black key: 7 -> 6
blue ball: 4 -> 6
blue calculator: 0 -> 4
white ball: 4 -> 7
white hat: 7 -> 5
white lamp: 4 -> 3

◇ ◇ ◇

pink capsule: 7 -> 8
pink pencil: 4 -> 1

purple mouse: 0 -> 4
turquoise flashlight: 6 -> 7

◇ ◇ ◇

** Try it **
When the line with "black key: 7 -> 6" is reached in the data above, start copying there, and copy each line exactly until the line with "white lamp: 4 -> 3" has been copied; copy nothing else.

** Solution to this problem **
black key: 7 -> 6
blue ball: 4 -> 6
blue calculator: 0 -> 4
white ball: 4 -> 7
white hat: 7 -> 5
white lamp: 4 -> 3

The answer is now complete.